# INSTRUCTIONS FOR THE TASK:
Write the listing below out again word for word, without a single picture.

# RECORDED INFORMATION:

.....

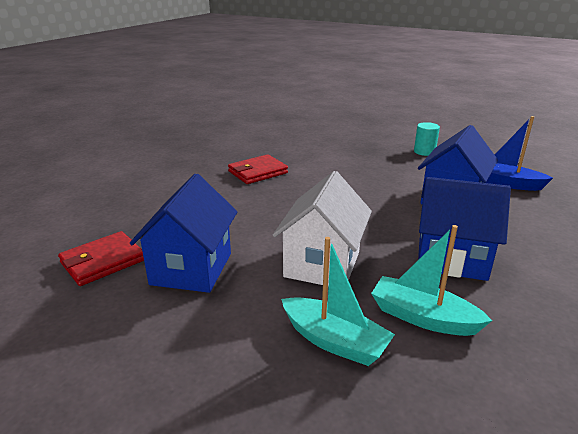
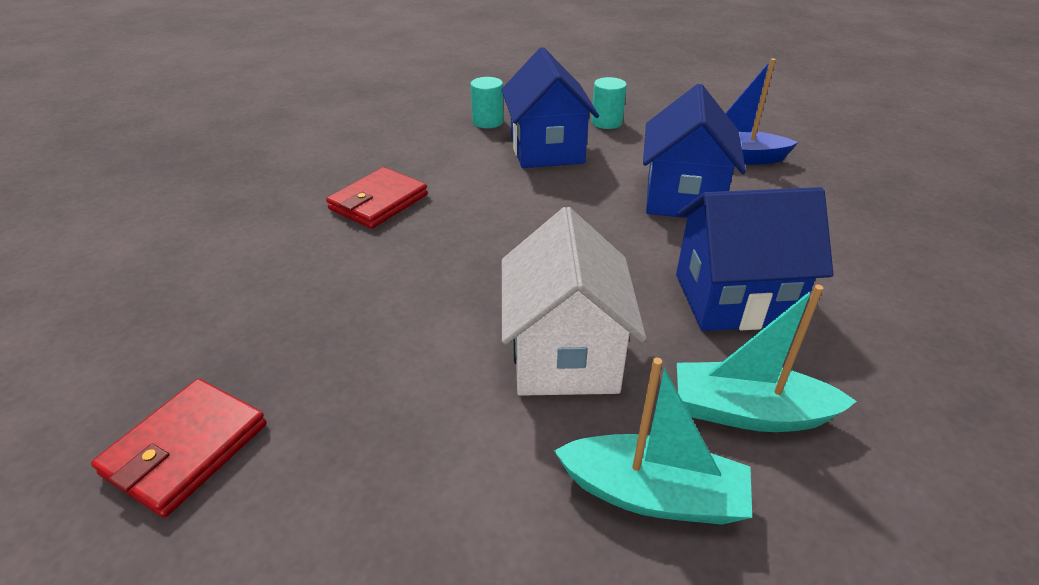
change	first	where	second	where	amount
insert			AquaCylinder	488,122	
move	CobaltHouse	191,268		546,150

.....

# OUTPUT FOR THIS EXERCISE:
change	first	where	second	where	amount
insert			AquaCylinder	488,122	
move	CobaltHouse	191,268		546,150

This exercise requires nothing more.